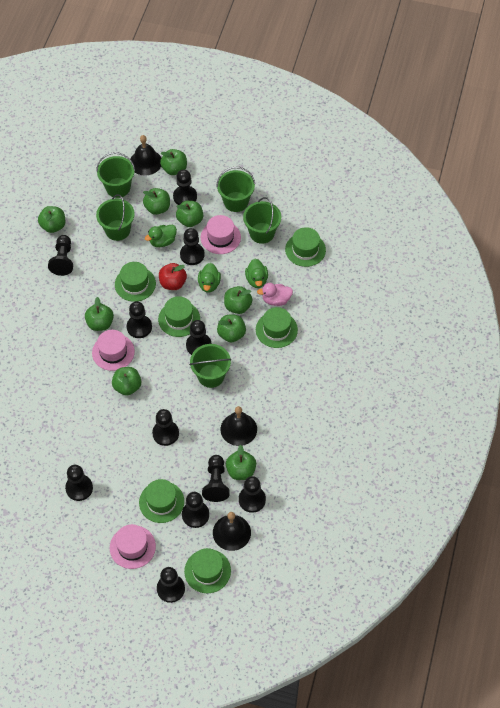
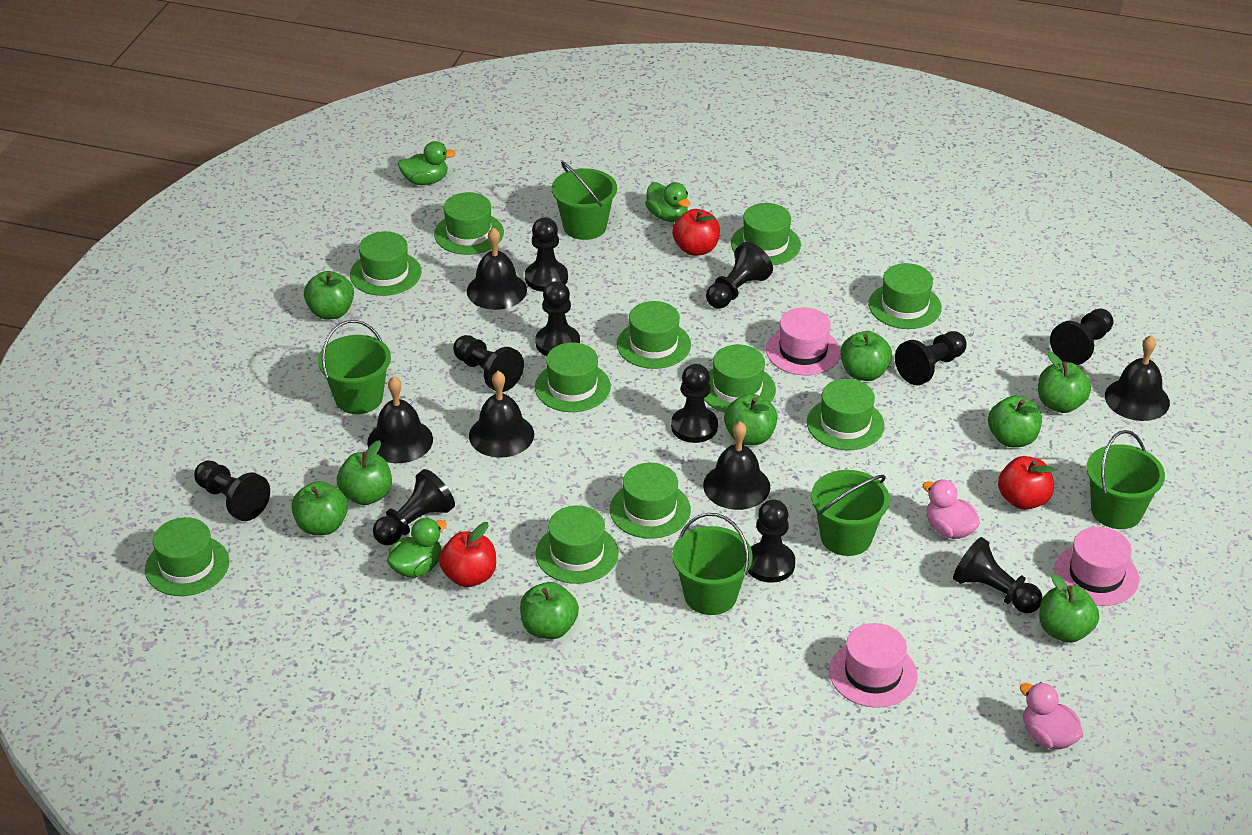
black bell: 3 -> 5
green hat: 6 -> 11
pink duck: 1 -> 2
red apple: 1 -> 3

> Your task
When you write out the material, reproduce each line exactly and omit any picture it holds.

> Written solution
black bell: 3 -> 5
green hat: 6 -> 11
pink duck: 1 -> 2
red apple: 1 -> 3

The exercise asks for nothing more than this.